--- MATERIAL SHOWN ---
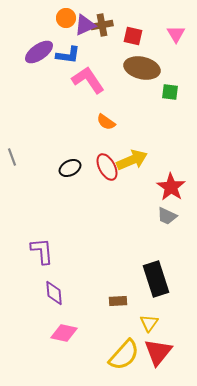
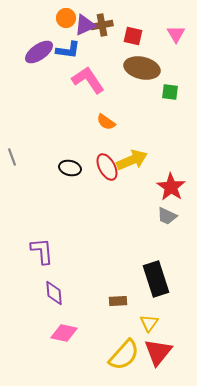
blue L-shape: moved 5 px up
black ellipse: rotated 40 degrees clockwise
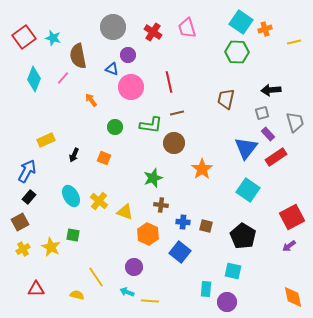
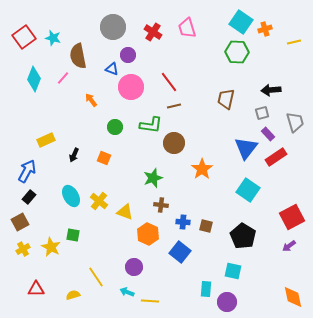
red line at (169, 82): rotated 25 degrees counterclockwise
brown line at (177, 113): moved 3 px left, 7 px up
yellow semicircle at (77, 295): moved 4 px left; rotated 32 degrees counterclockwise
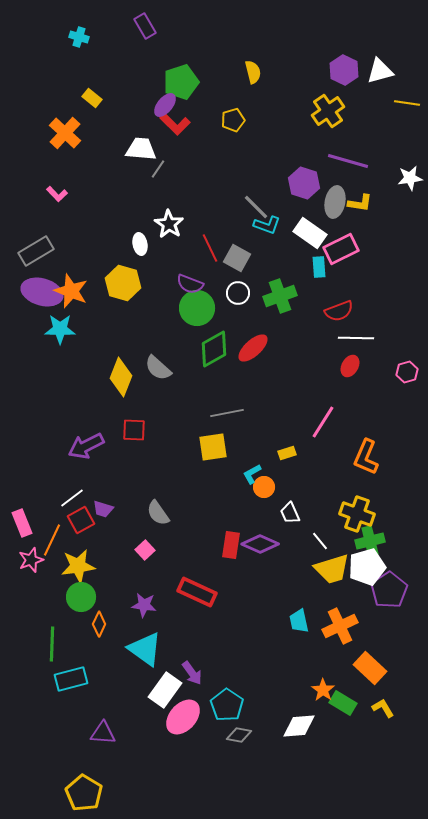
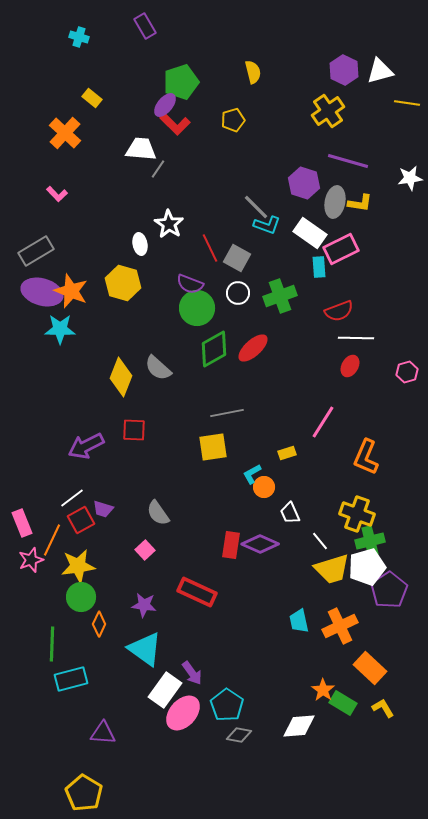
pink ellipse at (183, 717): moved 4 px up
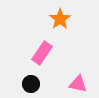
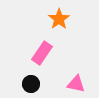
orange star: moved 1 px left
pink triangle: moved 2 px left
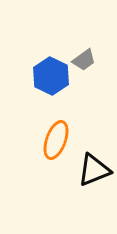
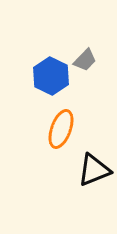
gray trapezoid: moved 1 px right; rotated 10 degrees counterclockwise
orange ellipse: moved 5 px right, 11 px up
---
> WORK TO COMPLETE: Tally the entries in the material above that contain the string "line", and reply with only that number.

> THE RESULT: 2